## Problem
Could you print the stretch of lines below from the one with "(657, 176) = (396, 148): orange" through the one with "(296, 341) = (460, 129): pink", exactly as they stand and without any pictures?

## Given data
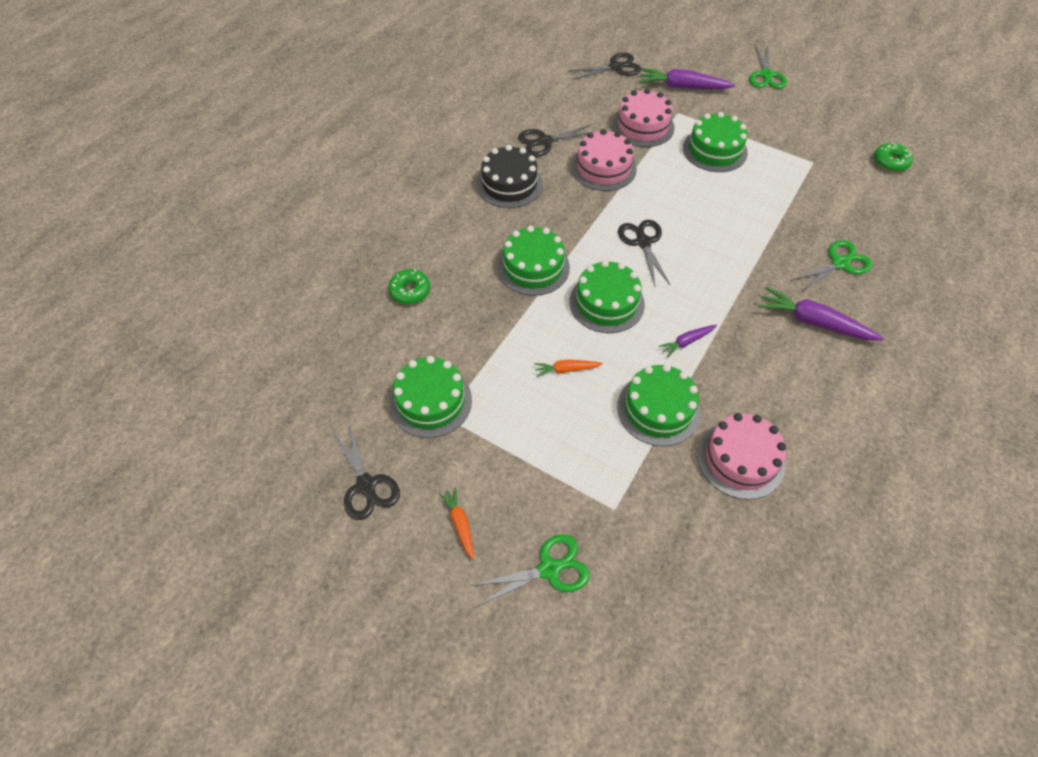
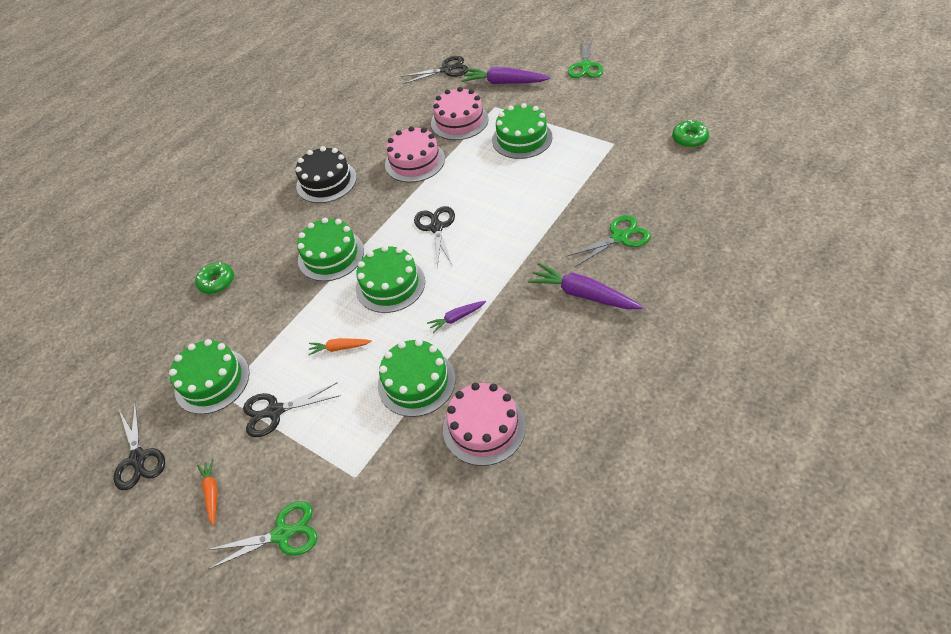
camera: 10 degrees right, 5 degrees down
(544, 141) = (367, 141): black scissors -> black scissors (275, 411)

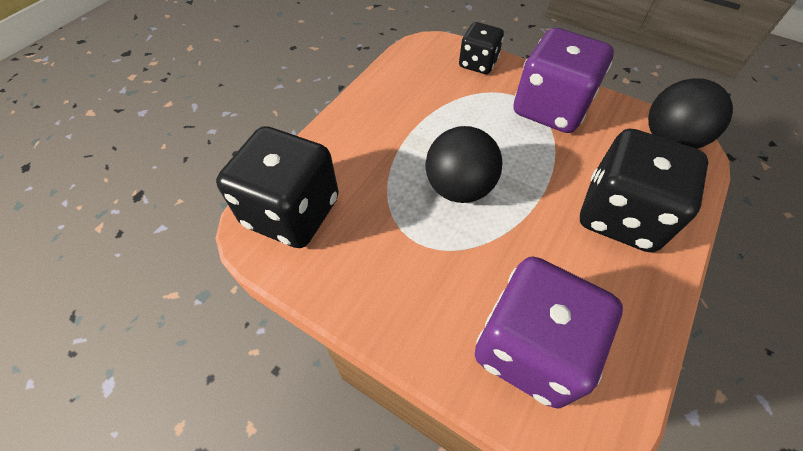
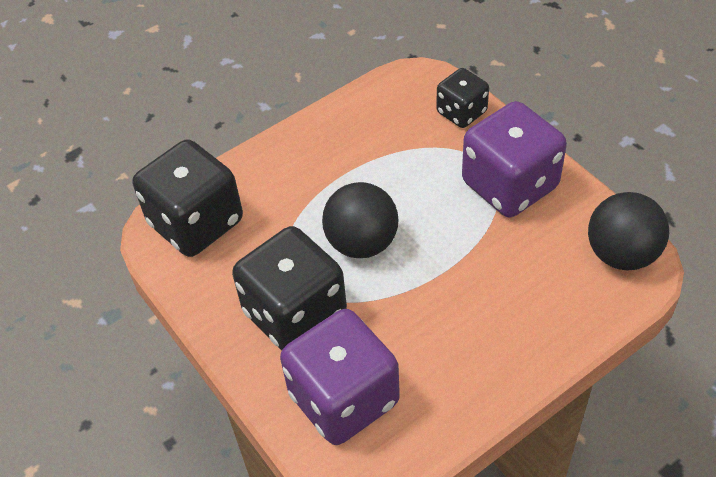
camera: 25 degrees right, 5 degrees down
(620, 215) = (507, 315): black dice -> black dice (295, 313)

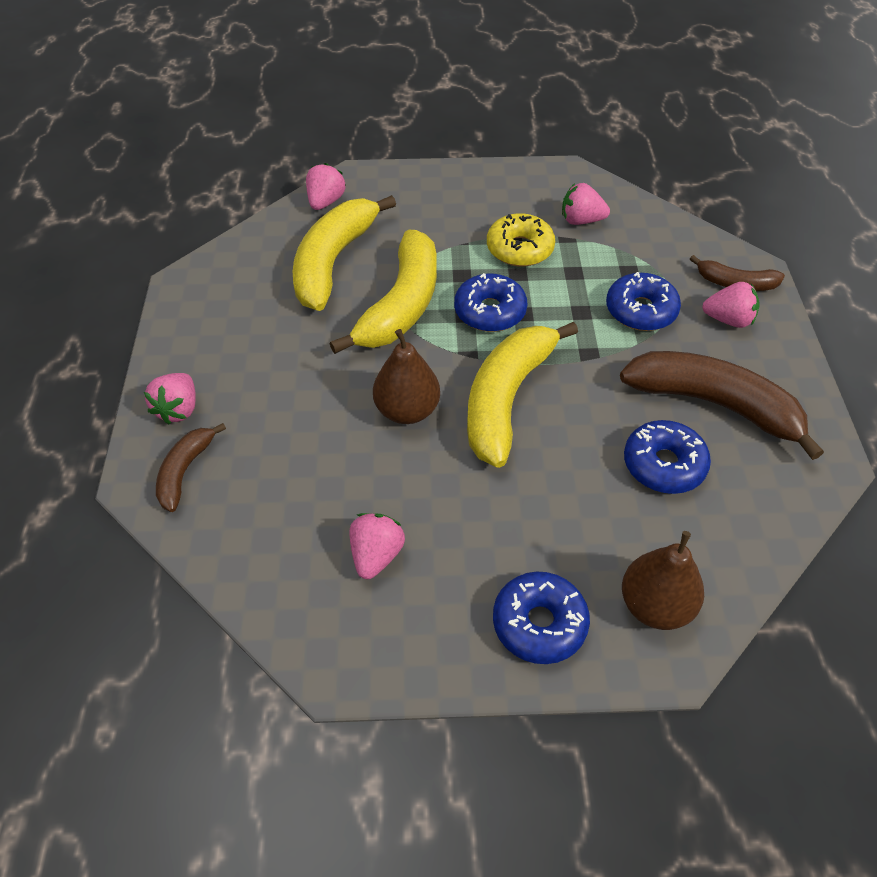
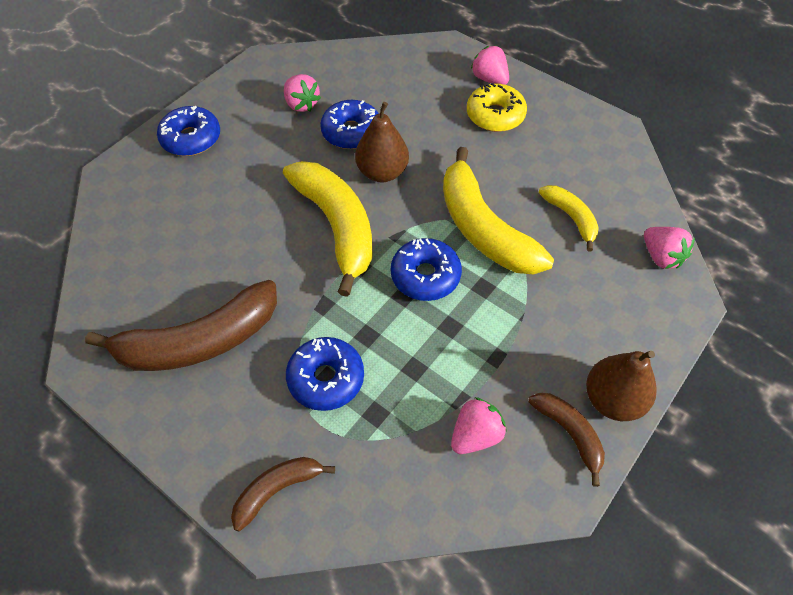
camera: 130 degrees right, 5 degrees up
(185, 471) = (438, 63): brown banana -> brown banana (569, 433)
(333, 262) = (571, 218): yellow banana -> yellow banana, size x0.52
(519, 249) = (479, 351): yellow donut -> yellow donut (495, 115)
(655, 606) = (138, 189): brown pear -> brown pear (612, 400)
(664, 465) = (198, 267): blue donut -> blue donut (351, 132)
(728, 320) = (250, 436): pink strawberry -> none

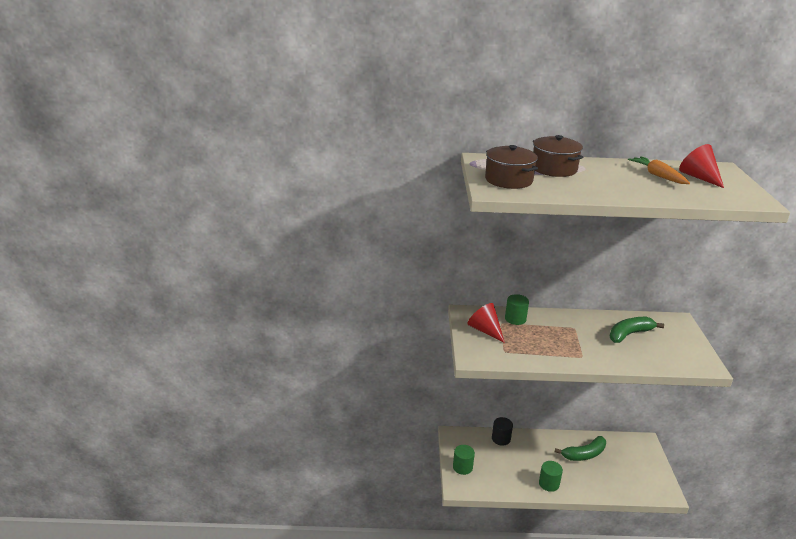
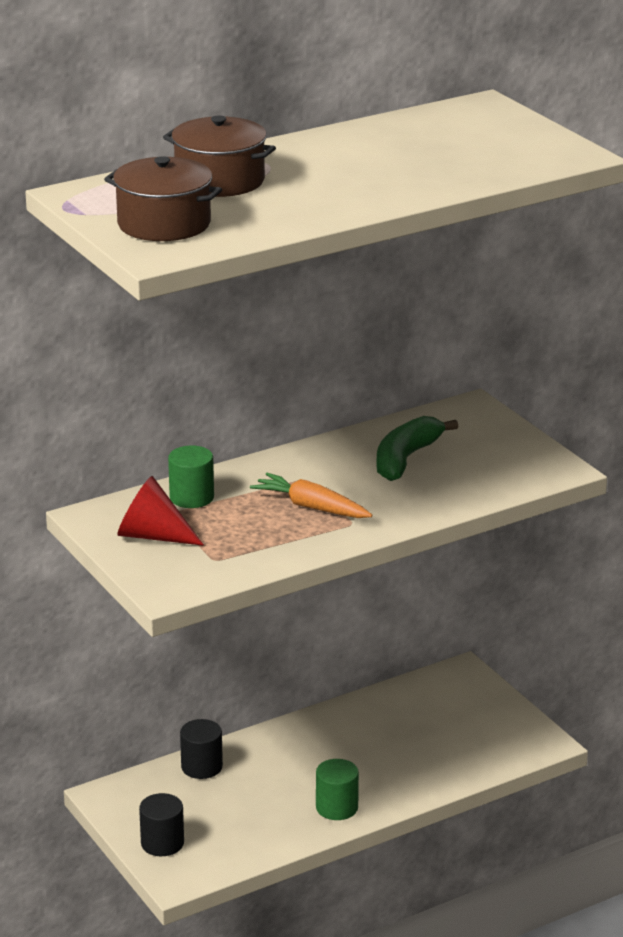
camera: 30 degrees left, 0 degrees up
(462, 467) = (162, 843): green cylinder -> black cylinder
(584, 454) = (369, 734): green banana -> none
(657, 176) = (396, 148): orange carrot -> orange carrot (311, 507)
(698, 177) = (461, 134): red cone -> none

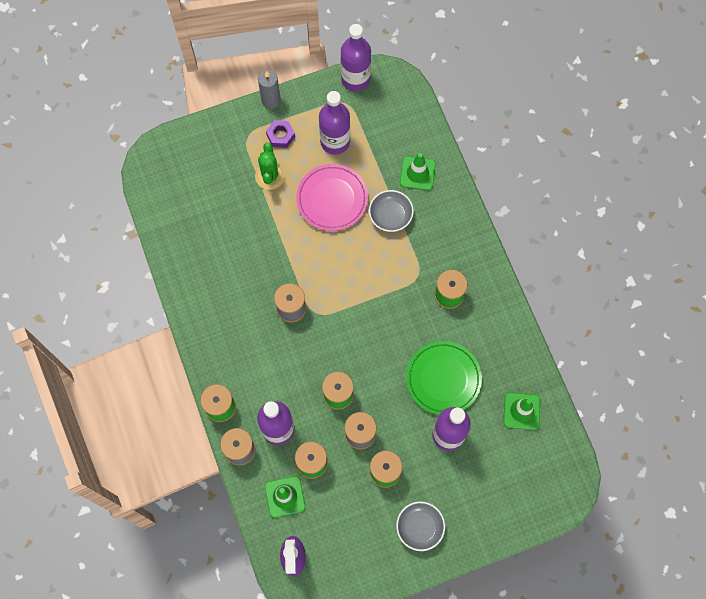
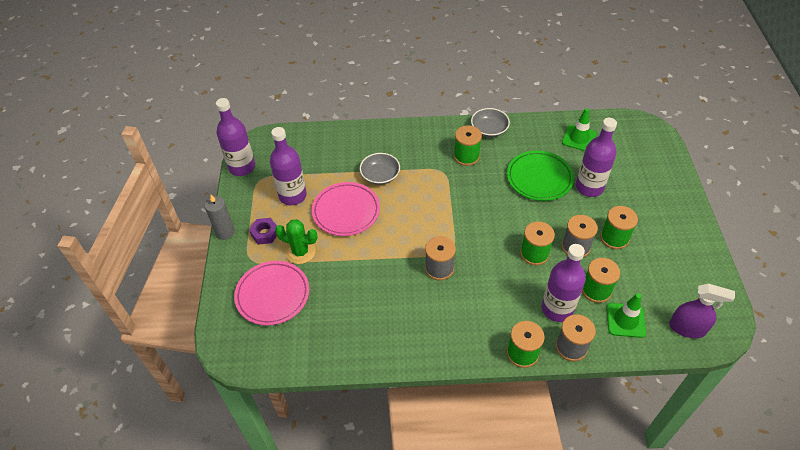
camera: 70 degrees left, 20 degrees down
(215, 171) = (272, 295): none -> pink plate
(417, 173) = (350, 149): green traffic cone -> none
(419, 527) = (668, 226): grey bowl -> grey bowl (489, 129)

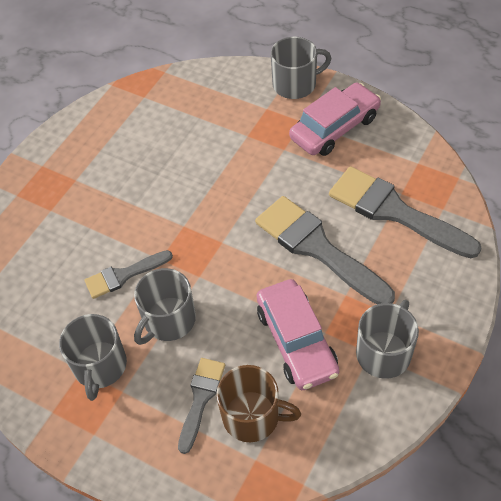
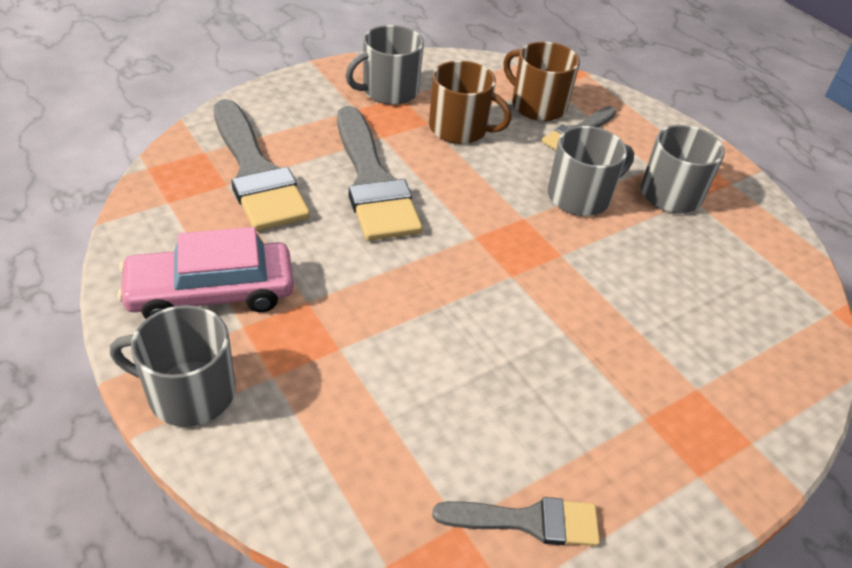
camera: 160 degrees left, 10 degrees down
(124, 275) = (615, 258): grey brush -> grey brush (528, 521)
(296, 341) = (460, 129): pink car -> brown mug

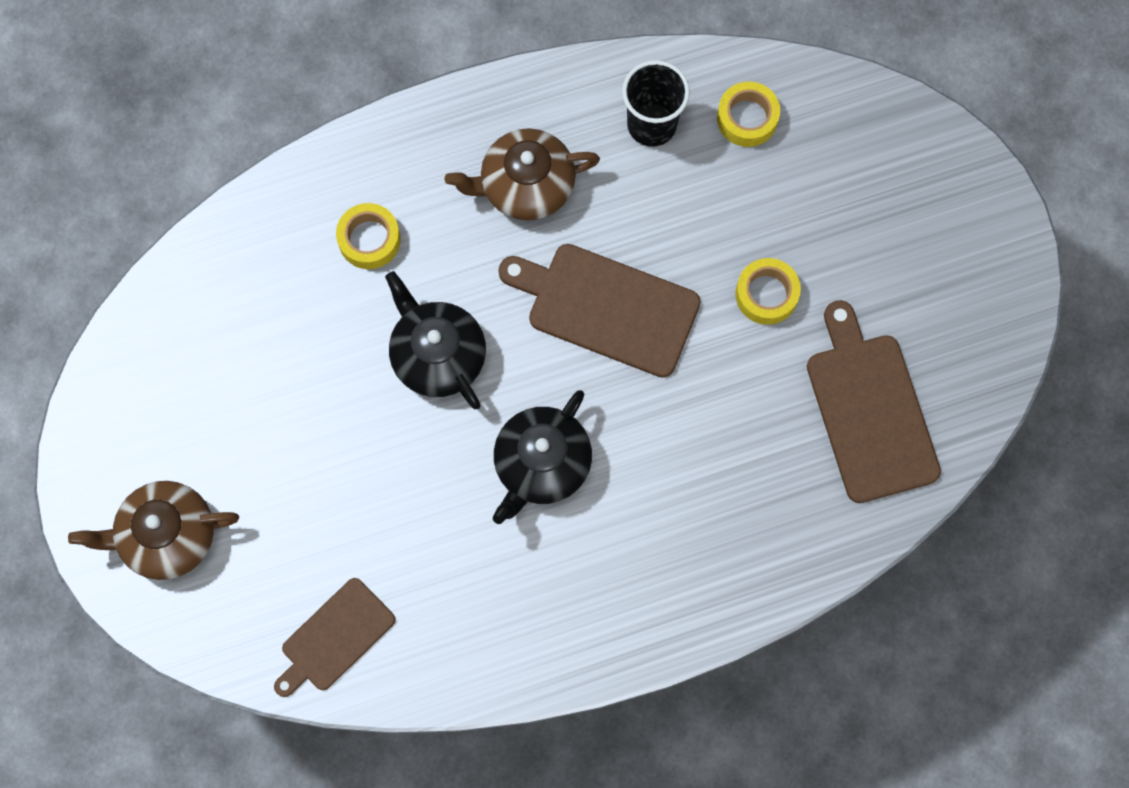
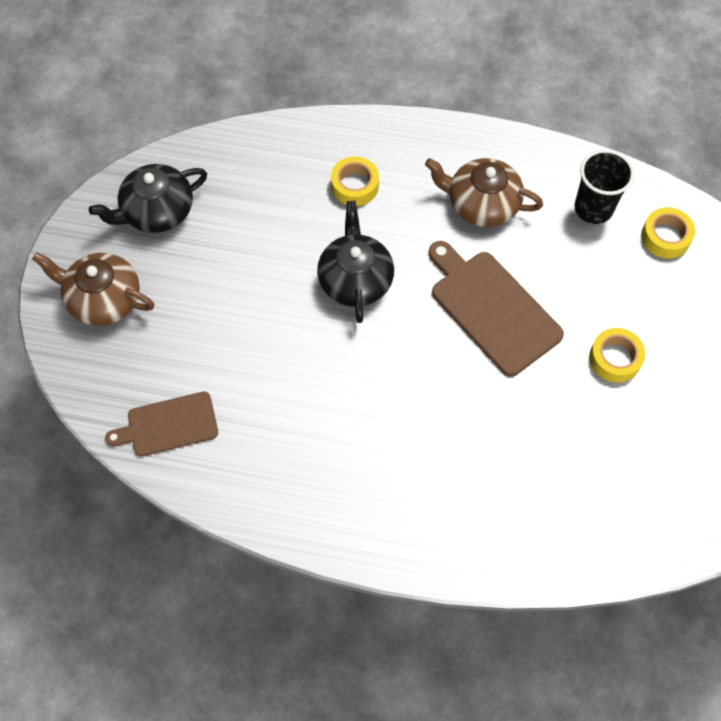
camera: 30 degrees right, 10 degrees down
(541, 464) = (383, 387): black teapot -> black teapot (157, 211)
(870, 410) = (650, 479): brown cutting board -> none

## Solution below
(657, 176) = (396, 148): orange carrot -> orange carrot (311, 507)
(698, 177) = (461, 134): red cone -> none

camera: 70 degrees left, 20 degrees down
(215, 171) = (272, 295): none -> pink plate
(417, 173) = (350, 149): green traffic cone -> none
(419, 527) = (668, 226): grey bowl -> grey bowl (489, 129)

camera: 160 degrees left, 10 degrees down
(124, 275) = (615, 258): grey brush -> grey brush (528, 521)
(296, 341) = (460, 129): pink car -> brown mug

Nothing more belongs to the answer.